■ **Task details**
All lines from the opening of the data to the line containing "black pyramid [268,436,326,489]" must be returned unchanged, and only those lines.

■ **Supplied material**
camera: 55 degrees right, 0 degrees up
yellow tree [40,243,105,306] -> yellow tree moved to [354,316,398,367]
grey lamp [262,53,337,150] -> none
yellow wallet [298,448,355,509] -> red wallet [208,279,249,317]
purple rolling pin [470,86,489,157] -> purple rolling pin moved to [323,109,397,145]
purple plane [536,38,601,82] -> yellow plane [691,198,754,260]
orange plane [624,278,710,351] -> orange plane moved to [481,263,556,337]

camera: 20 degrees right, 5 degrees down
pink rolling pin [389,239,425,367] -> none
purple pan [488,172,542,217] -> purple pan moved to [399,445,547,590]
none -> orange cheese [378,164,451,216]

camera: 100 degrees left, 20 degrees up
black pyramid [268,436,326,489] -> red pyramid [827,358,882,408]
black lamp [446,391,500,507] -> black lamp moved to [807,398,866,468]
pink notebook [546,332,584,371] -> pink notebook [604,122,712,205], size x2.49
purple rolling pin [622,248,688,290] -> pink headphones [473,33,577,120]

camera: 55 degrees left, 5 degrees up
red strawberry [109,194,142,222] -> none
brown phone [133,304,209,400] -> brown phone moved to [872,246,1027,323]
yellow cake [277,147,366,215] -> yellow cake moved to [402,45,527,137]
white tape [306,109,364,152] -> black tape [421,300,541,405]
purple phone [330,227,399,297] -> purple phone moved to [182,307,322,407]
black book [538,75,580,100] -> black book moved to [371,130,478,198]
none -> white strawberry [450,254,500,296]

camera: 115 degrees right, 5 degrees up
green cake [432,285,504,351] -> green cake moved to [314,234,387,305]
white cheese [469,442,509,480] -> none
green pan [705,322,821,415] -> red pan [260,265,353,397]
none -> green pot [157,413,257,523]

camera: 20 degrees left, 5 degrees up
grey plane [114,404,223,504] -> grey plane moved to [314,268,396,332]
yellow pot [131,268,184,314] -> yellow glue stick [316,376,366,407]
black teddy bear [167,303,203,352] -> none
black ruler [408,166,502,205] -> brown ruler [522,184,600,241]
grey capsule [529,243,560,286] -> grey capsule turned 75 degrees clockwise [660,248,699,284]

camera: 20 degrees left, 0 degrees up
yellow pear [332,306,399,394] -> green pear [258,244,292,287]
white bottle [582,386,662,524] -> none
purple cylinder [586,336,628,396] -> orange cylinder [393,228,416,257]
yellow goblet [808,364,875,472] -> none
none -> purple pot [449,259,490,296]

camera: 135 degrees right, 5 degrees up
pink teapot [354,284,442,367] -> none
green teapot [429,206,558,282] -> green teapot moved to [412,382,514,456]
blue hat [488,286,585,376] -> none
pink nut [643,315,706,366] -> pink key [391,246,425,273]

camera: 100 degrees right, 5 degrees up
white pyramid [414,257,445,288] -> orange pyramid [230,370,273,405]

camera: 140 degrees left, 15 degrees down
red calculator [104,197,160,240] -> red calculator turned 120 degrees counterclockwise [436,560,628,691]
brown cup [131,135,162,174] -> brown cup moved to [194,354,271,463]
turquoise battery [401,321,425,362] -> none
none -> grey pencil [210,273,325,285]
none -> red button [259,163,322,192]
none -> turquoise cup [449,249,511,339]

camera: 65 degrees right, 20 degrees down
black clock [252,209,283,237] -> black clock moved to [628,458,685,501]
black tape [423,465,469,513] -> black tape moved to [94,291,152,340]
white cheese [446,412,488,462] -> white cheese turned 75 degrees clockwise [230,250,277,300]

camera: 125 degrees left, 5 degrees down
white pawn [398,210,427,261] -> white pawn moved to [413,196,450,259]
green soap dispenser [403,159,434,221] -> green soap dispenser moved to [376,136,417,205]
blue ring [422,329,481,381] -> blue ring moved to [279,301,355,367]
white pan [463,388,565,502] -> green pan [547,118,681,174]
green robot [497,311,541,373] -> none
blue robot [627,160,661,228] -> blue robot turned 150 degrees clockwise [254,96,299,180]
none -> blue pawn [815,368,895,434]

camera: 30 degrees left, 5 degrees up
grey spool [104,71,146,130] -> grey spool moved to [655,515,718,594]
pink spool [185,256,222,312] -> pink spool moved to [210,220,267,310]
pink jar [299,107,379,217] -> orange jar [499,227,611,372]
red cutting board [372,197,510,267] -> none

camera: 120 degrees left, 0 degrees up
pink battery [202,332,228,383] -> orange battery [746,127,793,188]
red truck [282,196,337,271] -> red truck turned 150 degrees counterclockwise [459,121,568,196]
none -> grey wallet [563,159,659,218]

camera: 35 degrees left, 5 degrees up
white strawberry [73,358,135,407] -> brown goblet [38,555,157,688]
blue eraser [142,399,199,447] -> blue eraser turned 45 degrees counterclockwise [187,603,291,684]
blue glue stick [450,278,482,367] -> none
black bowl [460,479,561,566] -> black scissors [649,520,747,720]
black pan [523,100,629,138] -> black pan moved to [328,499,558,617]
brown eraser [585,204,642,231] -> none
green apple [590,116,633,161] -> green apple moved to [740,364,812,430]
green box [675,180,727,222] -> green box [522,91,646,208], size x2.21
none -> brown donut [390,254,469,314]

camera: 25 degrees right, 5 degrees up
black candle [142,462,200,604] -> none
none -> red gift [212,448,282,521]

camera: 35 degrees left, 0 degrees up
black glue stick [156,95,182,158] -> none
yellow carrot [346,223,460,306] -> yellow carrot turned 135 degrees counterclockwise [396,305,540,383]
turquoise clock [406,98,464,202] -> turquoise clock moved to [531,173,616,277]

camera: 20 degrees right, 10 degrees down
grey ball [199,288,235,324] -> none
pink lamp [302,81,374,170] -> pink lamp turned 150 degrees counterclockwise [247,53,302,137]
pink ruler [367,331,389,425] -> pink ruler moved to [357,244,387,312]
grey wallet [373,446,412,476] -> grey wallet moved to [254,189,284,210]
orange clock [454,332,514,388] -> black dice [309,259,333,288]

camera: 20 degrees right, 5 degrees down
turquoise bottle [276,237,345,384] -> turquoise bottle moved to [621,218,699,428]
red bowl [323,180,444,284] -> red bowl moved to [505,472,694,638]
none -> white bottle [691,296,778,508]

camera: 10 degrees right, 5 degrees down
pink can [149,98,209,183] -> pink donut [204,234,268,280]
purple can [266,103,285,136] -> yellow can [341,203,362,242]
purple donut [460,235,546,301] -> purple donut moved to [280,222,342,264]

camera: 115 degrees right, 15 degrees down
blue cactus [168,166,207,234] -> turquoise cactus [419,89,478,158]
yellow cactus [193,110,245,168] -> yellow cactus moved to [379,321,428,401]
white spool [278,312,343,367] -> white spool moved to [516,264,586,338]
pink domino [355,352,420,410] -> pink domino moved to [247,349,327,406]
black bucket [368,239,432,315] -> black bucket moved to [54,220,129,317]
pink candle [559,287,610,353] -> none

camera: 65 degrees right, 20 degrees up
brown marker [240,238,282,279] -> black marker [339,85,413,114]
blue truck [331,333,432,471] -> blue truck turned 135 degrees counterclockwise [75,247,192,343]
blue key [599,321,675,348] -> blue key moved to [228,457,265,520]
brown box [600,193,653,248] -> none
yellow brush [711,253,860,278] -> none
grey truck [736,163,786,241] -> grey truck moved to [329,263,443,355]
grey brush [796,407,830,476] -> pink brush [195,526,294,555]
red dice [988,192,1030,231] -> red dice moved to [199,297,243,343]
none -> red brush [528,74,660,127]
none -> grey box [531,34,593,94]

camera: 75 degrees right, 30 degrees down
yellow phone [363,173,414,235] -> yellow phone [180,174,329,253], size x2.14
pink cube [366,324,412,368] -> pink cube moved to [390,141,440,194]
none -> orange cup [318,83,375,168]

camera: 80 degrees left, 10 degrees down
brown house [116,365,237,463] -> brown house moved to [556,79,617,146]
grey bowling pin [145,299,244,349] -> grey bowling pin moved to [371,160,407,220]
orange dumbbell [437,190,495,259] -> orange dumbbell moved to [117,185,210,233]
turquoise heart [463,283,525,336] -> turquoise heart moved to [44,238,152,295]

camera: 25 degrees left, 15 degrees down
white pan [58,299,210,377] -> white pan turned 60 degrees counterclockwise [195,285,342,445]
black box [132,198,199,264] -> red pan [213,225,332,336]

■ **Answer to this exercise**
camera: 55 degrees right, 0 degrees up
yellow tree [40,243,105,306] -> yellow tree moved to [354,316,398,367]
grey lamp [262,53,337,150] -> none
yellow wallet [298,448,355,509] -> red wallet [208,279,249,317]
purple rolling pin [470,86,489,157] -> purple rolling pin moved to [323,109,397,145]
purple plane [536,38,601,82] -> yellow plane [691,198,754,260]
orange plane [624,278,710,351] -> orange plane moved to [481,263,556,337]

camera: 20 degrees right, 5 degrees down
pink rolling pin [389,239,425,367] -> none
purple pan [488,172,542,217] -> purple pan moved to [399,445,547,590]
none -> orange cheese [378,164,451,216]

camera: 100 degrees left, 20 degrees up
black pyramid [268,436,326,489] -> red pyramid [827,358,882,408]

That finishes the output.